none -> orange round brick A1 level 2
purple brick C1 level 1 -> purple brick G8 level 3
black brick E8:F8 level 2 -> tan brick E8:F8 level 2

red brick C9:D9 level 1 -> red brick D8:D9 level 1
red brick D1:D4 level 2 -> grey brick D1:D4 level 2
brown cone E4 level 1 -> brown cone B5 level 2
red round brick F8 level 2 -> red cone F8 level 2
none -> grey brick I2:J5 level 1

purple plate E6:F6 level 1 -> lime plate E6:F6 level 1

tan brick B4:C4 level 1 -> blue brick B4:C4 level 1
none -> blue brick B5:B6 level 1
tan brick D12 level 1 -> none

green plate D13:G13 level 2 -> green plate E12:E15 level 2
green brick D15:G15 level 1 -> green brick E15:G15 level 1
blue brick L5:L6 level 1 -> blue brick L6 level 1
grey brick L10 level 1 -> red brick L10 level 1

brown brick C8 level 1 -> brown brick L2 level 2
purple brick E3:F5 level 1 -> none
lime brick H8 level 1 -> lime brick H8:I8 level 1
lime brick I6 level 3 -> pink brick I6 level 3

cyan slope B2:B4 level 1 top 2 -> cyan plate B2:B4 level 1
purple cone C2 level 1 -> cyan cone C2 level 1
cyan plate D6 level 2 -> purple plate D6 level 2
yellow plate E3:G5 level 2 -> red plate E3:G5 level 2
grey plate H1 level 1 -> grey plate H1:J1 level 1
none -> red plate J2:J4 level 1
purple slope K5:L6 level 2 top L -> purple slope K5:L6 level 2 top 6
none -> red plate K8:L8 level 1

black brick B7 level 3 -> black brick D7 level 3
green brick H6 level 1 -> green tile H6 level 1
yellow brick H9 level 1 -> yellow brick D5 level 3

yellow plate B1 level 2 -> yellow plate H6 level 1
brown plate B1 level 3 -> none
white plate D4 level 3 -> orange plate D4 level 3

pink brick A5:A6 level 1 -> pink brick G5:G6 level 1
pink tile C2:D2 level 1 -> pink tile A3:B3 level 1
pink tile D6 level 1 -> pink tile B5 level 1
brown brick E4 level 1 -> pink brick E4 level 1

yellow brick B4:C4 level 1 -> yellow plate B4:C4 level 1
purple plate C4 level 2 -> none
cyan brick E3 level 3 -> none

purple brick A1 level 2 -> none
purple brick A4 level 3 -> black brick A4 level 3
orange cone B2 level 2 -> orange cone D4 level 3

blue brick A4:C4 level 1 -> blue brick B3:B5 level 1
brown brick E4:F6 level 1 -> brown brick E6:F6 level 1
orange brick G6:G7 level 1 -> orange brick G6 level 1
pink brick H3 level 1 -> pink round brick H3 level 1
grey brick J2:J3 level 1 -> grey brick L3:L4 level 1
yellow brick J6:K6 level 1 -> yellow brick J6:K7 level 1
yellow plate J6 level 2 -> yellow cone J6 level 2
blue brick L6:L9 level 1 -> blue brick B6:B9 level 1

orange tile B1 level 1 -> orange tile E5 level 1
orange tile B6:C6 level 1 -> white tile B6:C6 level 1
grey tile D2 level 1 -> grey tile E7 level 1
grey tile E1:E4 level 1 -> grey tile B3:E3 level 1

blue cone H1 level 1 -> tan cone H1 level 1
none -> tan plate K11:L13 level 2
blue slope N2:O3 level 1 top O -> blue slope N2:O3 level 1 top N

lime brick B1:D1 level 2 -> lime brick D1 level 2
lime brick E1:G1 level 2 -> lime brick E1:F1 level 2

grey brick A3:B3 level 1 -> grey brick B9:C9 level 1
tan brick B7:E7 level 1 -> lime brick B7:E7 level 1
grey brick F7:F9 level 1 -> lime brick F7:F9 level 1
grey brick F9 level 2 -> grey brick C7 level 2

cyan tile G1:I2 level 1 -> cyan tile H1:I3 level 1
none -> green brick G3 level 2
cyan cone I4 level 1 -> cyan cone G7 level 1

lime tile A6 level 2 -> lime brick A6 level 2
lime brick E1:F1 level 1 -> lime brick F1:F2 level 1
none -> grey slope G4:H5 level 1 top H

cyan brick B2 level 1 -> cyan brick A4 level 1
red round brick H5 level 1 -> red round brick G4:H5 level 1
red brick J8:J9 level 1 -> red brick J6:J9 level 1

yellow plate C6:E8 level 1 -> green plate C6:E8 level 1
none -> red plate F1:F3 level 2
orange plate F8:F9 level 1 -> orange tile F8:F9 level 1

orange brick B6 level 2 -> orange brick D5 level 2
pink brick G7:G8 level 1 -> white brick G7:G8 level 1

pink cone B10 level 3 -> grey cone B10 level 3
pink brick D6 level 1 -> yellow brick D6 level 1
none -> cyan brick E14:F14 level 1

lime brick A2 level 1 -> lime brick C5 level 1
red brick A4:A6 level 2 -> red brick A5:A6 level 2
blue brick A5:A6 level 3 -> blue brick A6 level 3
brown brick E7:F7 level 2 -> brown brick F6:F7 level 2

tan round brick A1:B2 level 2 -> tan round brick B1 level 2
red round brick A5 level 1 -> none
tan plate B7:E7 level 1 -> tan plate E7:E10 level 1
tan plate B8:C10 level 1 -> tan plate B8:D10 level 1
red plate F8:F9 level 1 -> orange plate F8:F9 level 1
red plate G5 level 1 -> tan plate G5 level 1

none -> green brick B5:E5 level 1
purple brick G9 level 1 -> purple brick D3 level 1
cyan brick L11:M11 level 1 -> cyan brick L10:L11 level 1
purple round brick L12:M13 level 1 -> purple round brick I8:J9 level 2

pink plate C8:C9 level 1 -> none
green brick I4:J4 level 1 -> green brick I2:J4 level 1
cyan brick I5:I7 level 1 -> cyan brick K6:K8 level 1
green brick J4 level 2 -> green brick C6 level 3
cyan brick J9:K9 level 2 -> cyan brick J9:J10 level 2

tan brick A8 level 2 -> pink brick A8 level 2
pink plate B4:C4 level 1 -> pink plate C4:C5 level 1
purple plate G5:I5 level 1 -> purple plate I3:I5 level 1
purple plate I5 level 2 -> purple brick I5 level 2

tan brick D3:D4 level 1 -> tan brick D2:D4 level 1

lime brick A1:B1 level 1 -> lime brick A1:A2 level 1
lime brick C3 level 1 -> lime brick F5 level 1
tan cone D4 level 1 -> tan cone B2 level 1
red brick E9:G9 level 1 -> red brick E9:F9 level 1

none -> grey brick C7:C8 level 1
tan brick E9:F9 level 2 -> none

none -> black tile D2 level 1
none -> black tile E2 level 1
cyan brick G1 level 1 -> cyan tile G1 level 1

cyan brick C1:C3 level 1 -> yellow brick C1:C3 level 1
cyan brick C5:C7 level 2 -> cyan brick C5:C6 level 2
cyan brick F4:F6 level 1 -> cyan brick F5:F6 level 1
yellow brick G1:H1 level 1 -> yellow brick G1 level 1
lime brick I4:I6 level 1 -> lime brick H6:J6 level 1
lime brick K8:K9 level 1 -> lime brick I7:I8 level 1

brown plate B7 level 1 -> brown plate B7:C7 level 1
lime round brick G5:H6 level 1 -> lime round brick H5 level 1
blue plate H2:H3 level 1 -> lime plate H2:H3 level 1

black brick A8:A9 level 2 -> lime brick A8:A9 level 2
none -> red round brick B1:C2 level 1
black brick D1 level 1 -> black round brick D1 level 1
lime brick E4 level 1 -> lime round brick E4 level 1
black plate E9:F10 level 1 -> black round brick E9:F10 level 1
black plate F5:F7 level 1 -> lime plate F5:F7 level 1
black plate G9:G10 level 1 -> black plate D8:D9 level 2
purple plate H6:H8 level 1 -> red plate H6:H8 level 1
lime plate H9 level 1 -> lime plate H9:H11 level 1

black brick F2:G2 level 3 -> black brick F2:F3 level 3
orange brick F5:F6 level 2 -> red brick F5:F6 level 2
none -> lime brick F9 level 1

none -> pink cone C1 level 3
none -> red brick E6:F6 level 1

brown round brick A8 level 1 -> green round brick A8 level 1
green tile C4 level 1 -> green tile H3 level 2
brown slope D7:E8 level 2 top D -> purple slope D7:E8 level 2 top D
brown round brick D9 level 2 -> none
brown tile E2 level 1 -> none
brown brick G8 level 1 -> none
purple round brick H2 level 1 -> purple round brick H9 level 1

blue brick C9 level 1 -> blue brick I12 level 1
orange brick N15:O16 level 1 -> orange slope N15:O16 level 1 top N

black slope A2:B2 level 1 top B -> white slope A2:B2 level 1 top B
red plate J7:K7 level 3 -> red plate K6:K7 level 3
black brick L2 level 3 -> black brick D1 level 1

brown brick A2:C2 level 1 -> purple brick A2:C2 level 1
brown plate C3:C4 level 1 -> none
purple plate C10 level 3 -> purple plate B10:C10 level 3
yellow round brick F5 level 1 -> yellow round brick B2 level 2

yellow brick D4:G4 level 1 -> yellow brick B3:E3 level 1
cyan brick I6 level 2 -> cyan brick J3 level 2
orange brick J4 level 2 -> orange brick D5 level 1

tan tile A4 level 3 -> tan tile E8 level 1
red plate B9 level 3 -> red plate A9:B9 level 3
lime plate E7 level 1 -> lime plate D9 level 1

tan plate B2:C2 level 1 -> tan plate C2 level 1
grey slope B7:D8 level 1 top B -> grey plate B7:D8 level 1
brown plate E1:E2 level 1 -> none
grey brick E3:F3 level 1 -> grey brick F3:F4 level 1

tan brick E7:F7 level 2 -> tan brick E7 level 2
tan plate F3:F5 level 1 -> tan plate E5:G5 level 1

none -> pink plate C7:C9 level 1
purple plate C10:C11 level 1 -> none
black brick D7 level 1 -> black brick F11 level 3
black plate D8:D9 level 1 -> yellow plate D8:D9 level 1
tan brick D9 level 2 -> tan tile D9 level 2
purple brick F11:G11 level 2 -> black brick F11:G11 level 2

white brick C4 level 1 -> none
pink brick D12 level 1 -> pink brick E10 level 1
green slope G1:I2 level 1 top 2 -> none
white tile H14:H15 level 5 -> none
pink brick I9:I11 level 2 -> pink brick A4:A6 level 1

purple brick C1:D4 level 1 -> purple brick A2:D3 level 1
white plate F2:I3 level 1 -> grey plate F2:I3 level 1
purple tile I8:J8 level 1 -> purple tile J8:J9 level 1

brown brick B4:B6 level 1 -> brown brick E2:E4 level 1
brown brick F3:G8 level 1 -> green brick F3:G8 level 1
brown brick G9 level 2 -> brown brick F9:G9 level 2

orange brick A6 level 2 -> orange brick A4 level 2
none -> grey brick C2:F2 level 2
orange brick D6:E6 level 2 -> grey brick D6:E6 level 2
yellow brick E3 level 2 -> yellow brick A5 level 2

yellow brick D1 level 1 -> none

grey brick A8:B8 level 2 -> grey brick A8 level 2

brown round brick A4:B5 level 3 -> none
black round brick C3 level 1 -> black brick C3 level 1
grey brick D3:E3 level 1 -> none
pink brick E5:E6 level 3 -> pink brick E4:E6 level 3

TASK GOAL: Please transcribe exactly the lines above from the line that has "cyan brick B2" up to and including the line that has "red round brick A5 level 1 -> none"; no other line belongs in the answer.

ANSWER SECTION:
cyan brick B2 level 1 -> cyan brick A4 level 1
red round brick H5 level 1 -> red round brick G4:H5 level 1
red brick J8:J9 level 1 -> red brick J6:J9 level 1

yellow plate C6:E8 level 1 -> green plate C6:E8 level 1
none -> red plate F1:F3 level 2
orange plate F8:F9 level 1 -> orange tile F8:F9 level 1

orange brick B6 level 2 -> orange brick D5 level 2
pink brick G7:G8 level 1 -> white brick G7:G8 level 1

pink cone B10 level 3 -> grey cone B10 level 3
pink brick D6 level 1 -> yellow brick D6 level 1
none -> cyan brick E14:F14 level 1

lime brick A2 level 1 -> lime brick C5 level 1
red brick A4:A6 level 2 -> red brick A5:A6 level 2
blue brick A5:A6 level 3 -> blue brick A6 level 3
brown brick E7:F7 level 2 -> brown brick F6:F7 level 2

tan round brick A1:B2 level 2 -> tan round brick B1 level 2
red round brick A5 level 1 -> none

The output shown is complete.